▶ _ACTIVITY_: Lines below containing the word "yellow" should be copied out.

▶ _THE DATA_:
[Start of section]

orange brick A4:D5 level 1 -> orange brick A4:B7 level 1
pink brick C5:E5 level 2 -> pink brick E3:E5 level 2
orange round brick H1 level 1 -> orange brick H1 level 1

[End of section]
[Start of section]

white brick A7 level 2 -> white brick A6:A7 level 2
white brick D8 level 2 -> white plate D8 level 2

[End of section]
[Start of section]

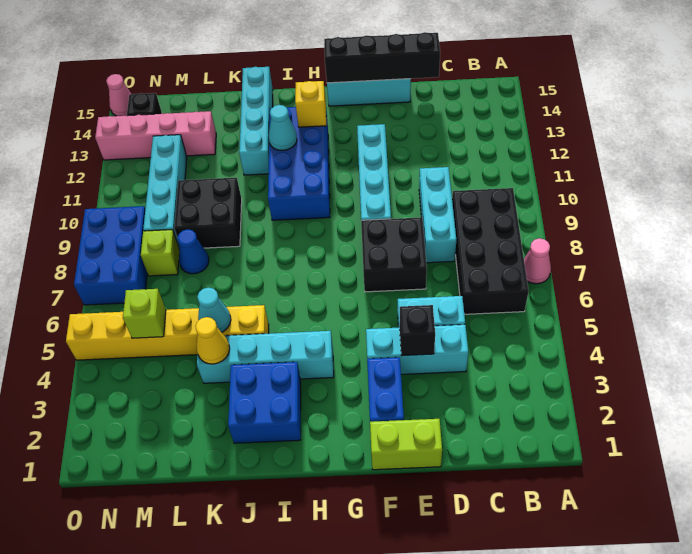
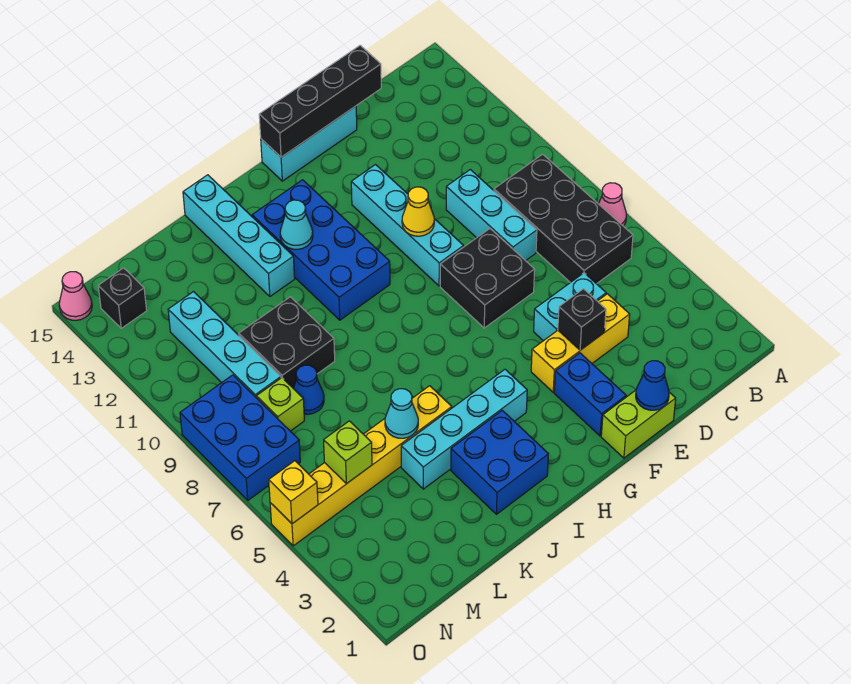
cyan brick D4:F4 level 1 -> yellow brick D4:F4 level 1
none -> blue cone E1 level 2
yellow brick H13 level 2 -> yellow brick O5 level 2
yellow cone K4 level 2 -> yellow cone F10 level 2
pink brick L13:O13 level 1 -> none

[End of section]

▶ _ANSWER TO THE EXERCISE_:
cyan brick D4:F4 level 1 -> yellow brick D4:F4 level 1
yellow brick H13 level 2 -> yellow brick O5 level 2
yellow cone K4 level 2 -> yellow cone F10 level 2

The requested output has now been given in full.